*** Block opens ***

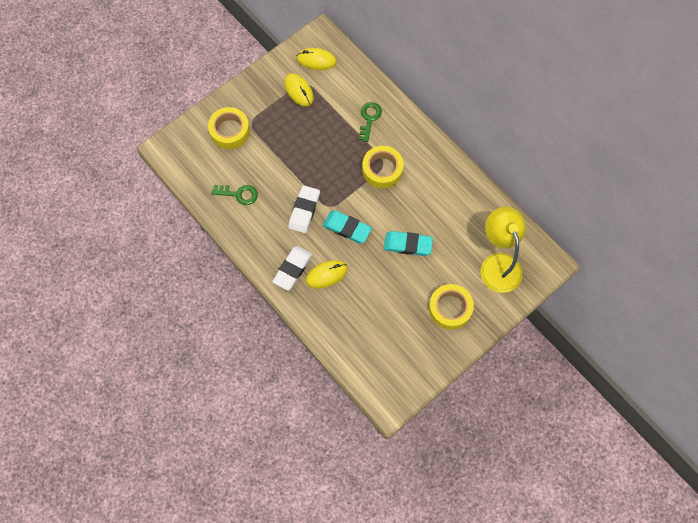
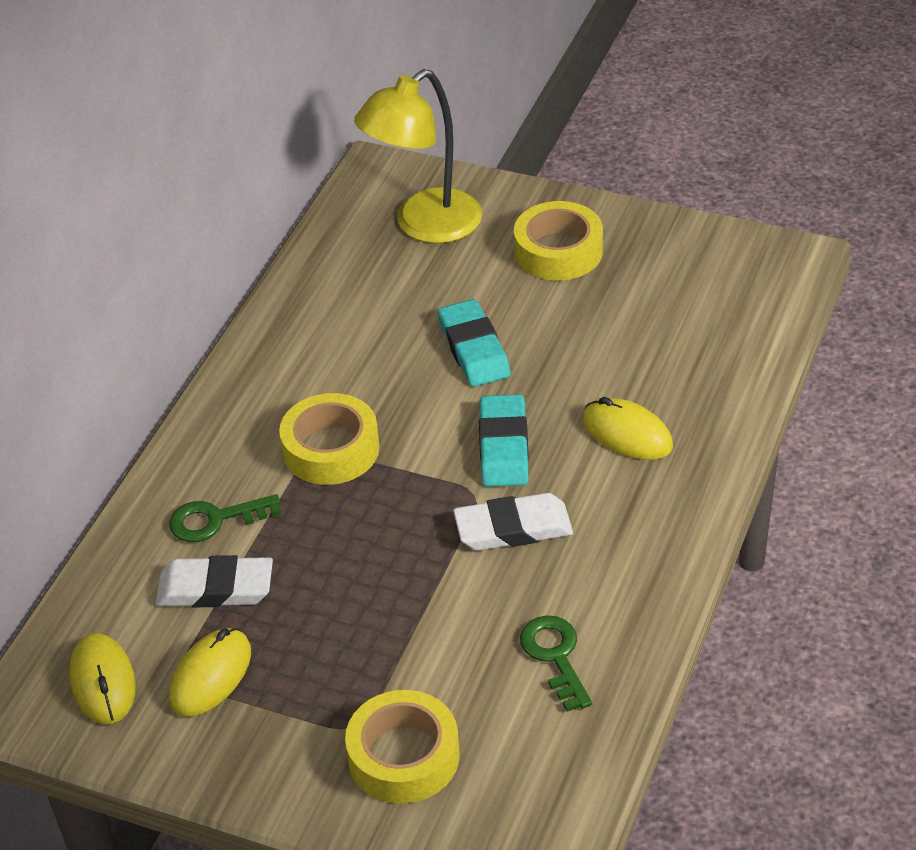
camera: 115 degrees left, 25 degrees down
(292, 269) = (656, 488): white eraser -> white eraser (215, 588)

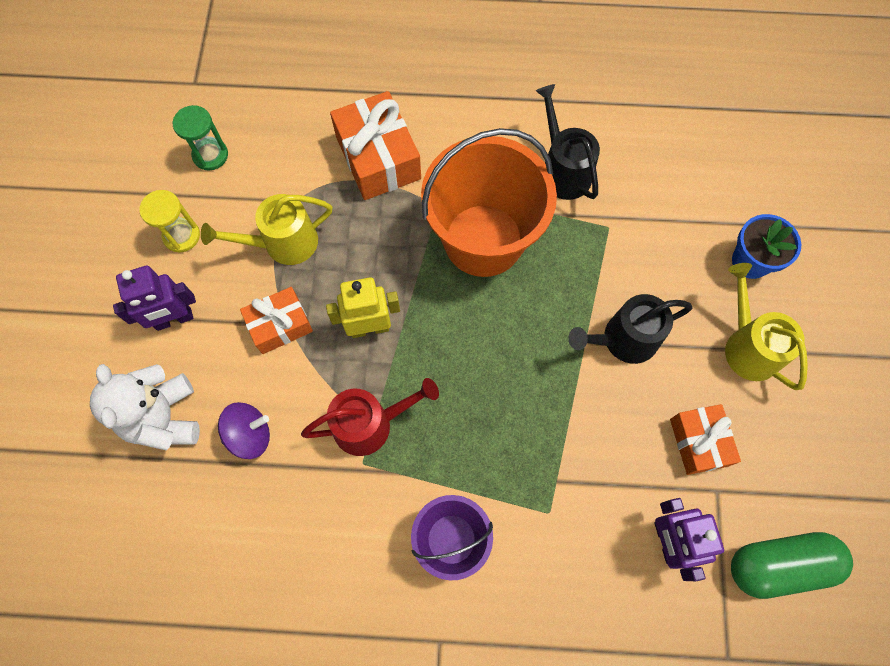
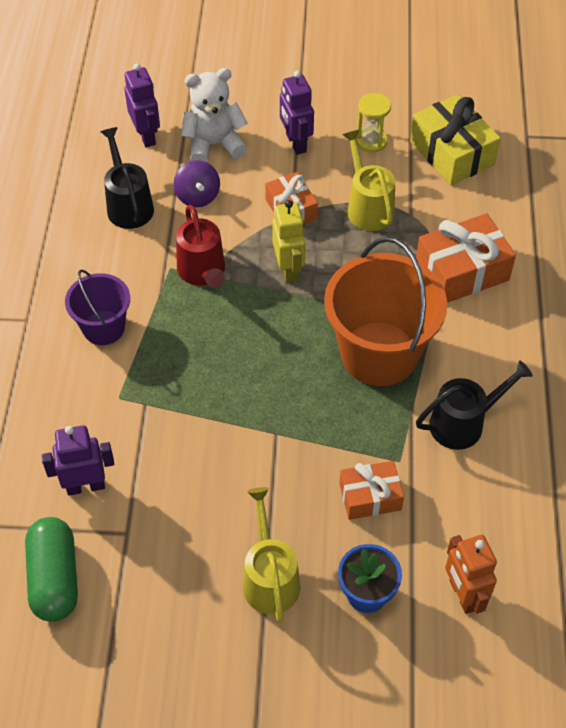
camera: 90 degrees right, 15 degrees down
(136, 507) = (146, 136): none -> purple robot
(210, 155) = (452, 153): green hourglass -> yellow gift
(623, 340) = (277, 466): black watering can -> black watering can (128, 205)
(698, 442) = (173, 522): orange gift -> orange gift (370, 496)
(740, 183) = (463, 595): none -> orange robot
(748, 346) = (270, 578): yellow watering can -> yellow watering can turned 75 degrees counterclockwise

*** Block closes ***
*** Block opens ***

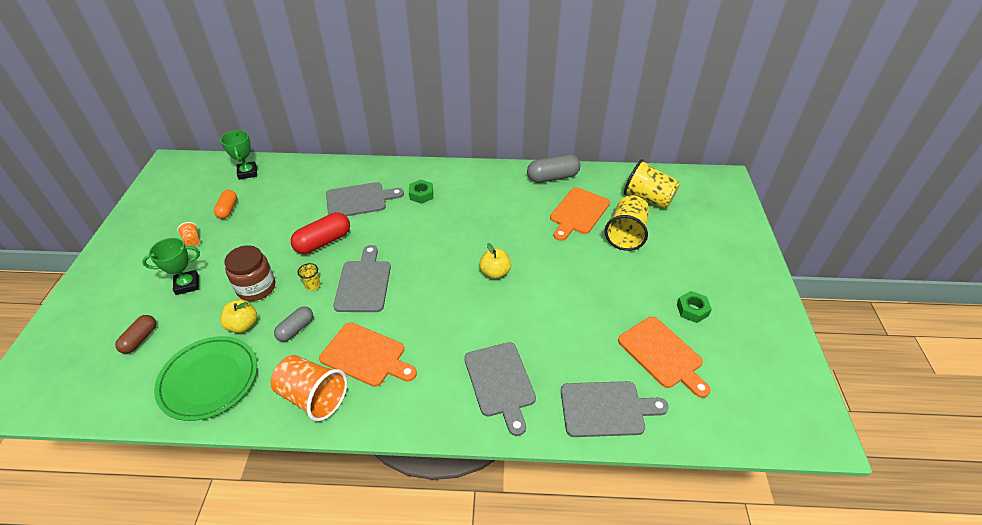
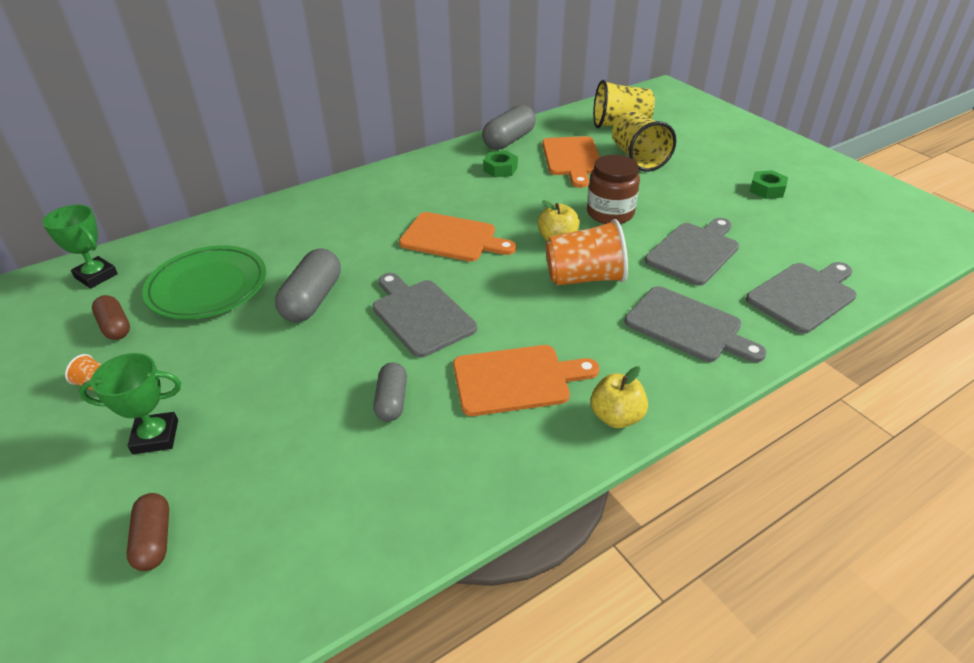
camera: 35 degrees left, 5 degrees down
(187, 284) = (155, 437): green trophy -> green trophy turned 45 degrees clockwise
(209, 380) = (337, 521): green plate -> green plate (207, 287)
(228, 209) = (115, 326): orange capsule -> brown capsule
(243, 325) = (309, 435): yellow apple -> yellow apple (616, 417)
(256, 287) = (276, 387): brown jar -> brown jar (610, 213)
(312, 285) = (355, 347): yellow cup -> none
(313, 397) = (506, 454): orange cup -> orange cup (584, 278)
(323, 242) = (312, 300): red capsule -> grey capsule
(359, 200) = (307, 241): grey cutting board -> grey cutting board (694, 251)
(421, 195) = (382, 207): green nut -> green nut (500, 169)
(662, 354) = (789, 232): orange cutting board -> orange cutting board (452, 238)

*** Block closes ***
*** Block opens ***

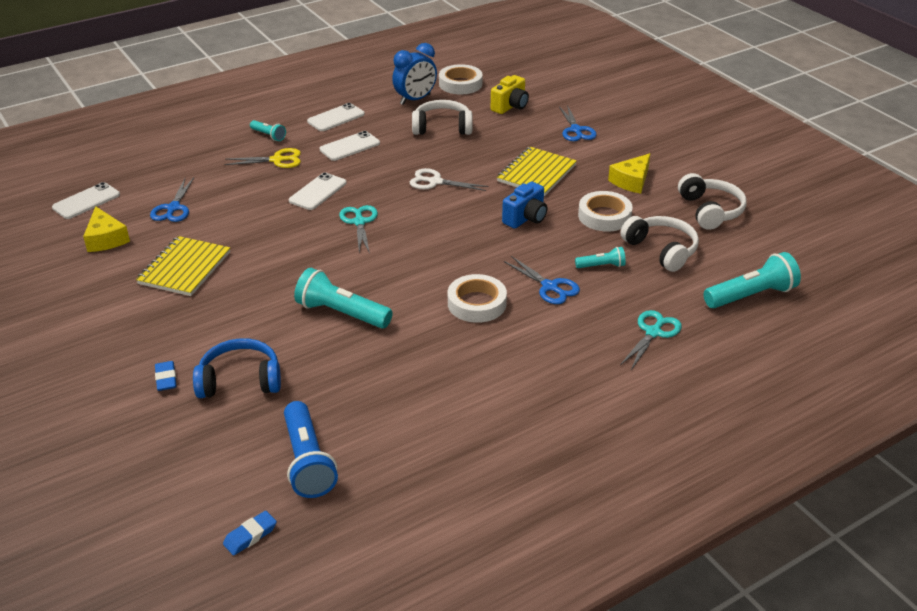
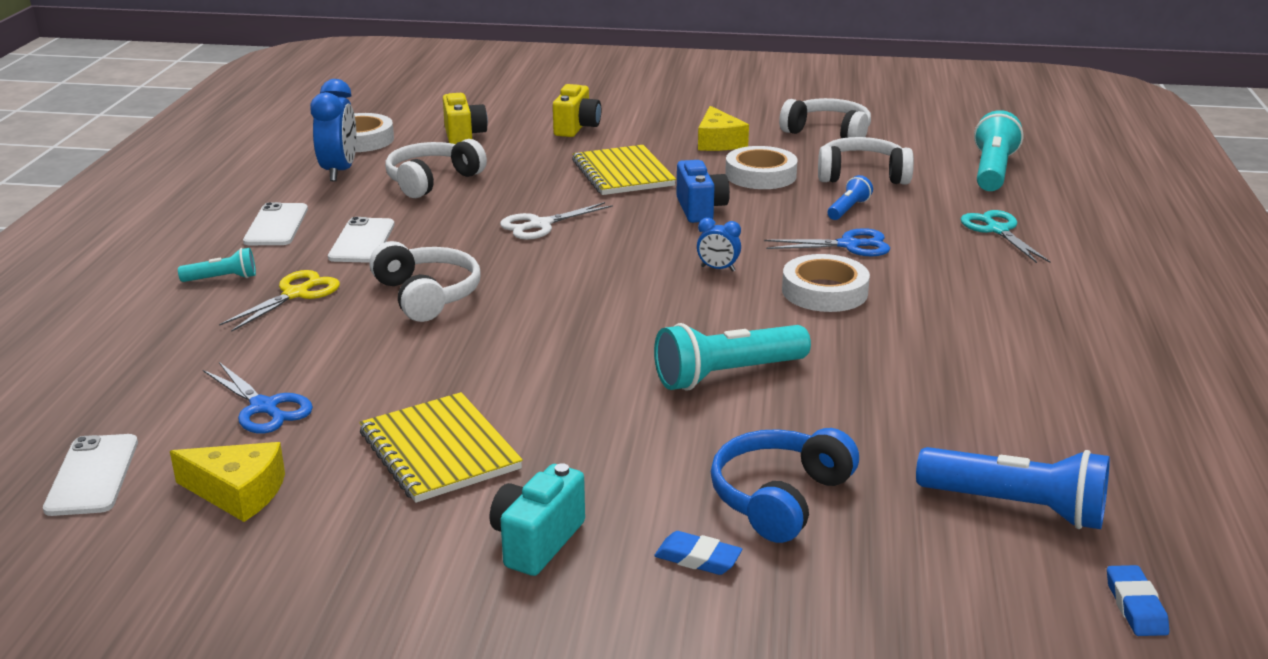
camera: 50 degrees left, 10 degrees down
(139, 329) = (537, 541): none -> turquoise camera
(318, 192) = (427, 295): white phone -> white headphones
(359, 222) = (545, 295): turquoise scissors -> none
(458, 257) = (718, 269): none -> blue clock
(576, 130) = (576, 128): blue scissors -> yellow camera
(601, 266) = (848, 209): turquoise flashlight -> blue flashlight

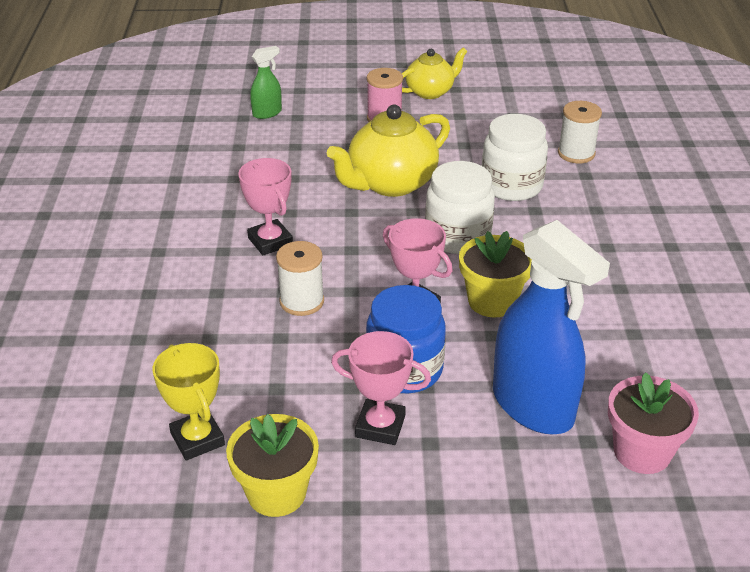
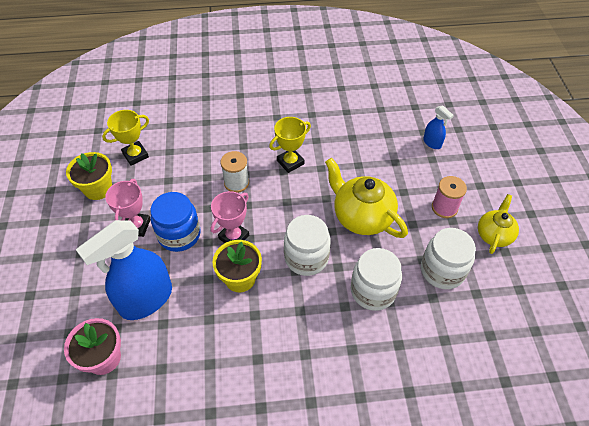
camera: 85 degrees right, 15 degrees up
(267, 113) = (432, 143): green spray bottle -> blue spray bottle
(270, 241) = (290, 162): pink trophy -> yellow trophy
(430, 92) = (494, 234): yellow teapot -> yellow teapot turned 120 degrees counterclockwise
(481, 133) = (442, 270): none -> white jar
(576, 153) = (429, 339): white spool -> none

*** Block closes ***

▶ [EXERCISE]: Taking the records above, retype every line from the one with "(359, 200) = (307, 241): grey" down to the one with "(662, 354) = (789, 232): orange", exactly and with nothing else.

▶ [FINISHED EXERCISE]:
(359, 200) = (307, 241): grey cutting board -> grey cutting board (694, 251)
(421, 195) = (382, 207): green nut -> green nut (500, 169)
(662, 354) = (789, 232): orange cutting board -> orange cutting board (452, 238)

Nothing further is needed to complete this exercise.